- Task to complete -
The answer must be one number: how many lines of the records contain "grey".

Object change descriptions

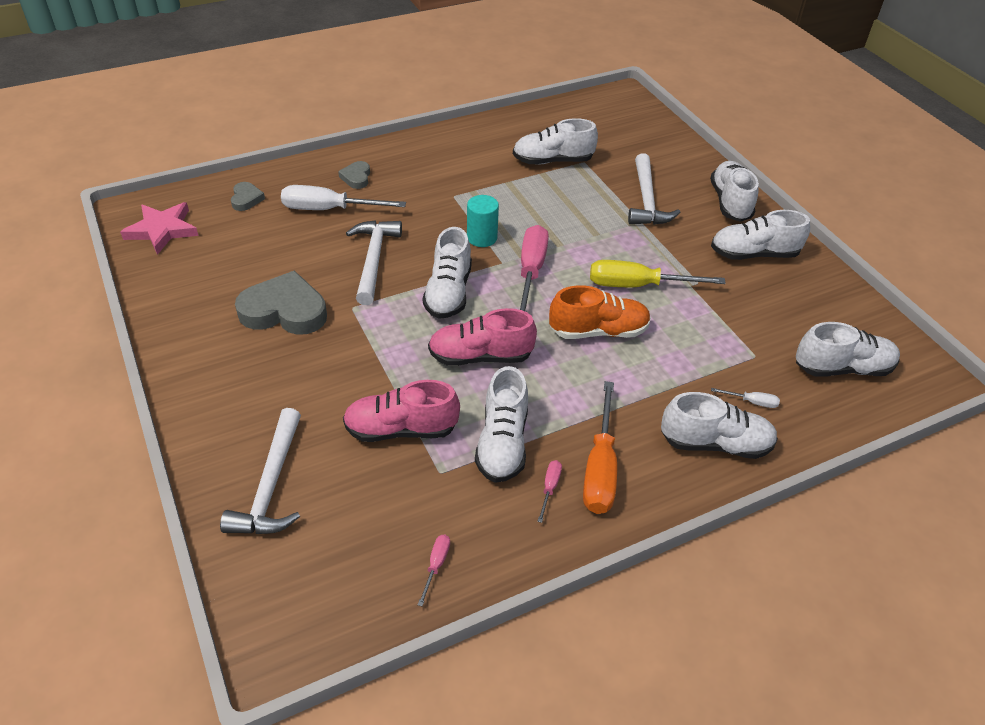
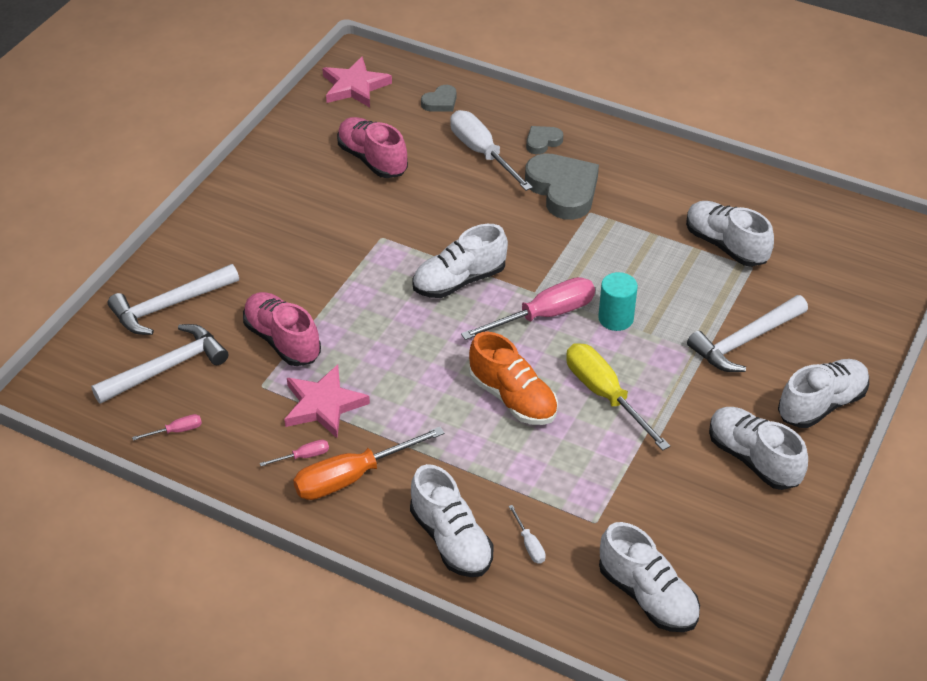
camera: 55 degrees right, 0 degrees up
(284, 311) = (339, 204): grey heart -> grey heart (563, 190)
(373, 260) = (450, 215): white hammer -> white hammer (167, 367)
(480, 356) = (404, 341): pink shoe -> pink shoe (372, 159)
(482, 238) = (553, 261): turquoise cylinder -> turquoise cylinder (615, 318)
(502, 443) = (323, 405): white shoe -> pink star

...

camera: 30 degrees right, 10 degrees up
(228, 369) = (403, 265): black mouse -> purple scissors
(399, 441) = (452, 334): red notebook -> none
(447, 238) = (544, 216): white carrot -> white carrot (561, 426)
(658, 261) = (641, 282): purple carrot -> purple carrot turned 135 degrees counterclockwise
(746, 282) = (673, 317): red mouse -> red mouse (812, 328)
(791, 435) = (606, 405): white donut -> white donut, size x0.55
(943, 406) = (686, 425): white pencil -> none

---

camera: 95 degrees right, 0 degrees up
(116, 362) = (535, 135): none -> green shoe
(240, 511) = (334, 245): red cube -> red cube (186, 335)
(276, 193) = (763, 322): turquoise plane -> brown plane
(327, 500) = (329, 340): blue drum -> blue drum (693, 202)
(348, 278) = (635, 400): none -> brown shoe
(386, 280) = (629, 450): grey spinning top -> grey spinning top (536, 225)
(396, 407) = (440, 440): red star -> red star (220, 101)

- Solution for this exercise -
2